━━━━━ Material supplied ━━━━━
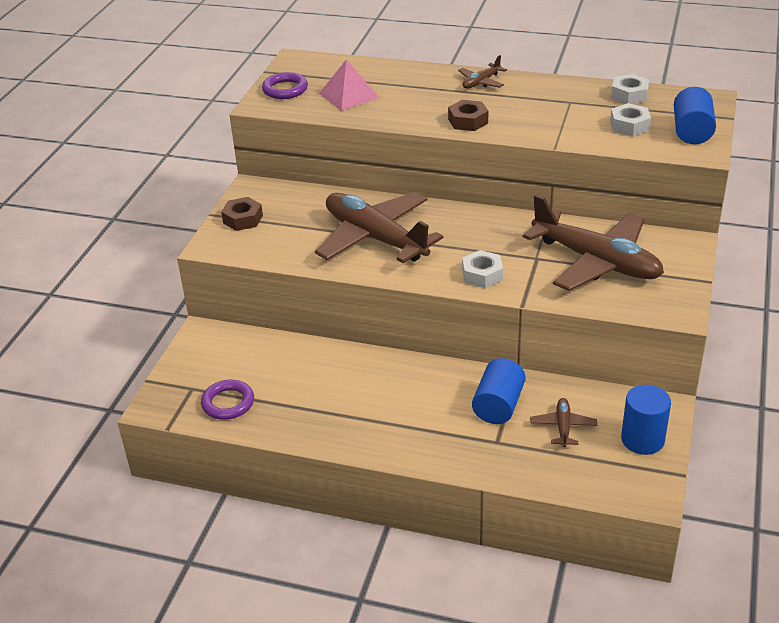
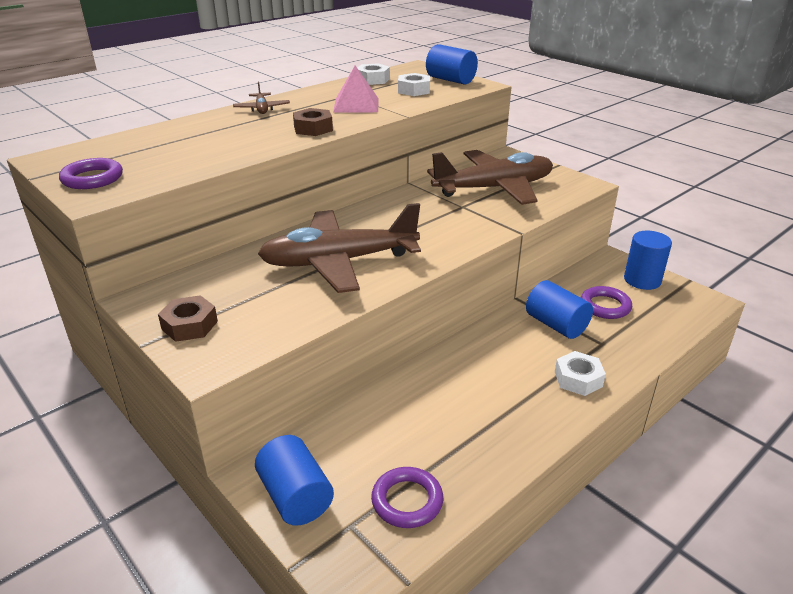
camera: 60 degrees left, 5 degrees down
(197, 356) = (295, 497): none -> blue cylinder
(349, 95) = (171, 156): pink pyramid -> pink pyramid (356, 105)
(482, 275) = (459, 233): white nut -> white nut (578, 379)
(563, 427) = (605, 306): brown plane -> purple ring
━━━━━
# [Assigned task]
Every line from the one with "(197, 356) = (295, 497): none" to the end of the records above should be returned exactly, and no other lines.

# [Solved exercise]
(197, 356) = (295, 497): none -> blue cylinder
(349, 95) = (171, 156): pink pyramid -> pink pyramid (356, 105)
(482, 275) = (459, 233): white nut -> white nut (578, 379)
(563, 427) = (605, 306): brown plane -> purple ring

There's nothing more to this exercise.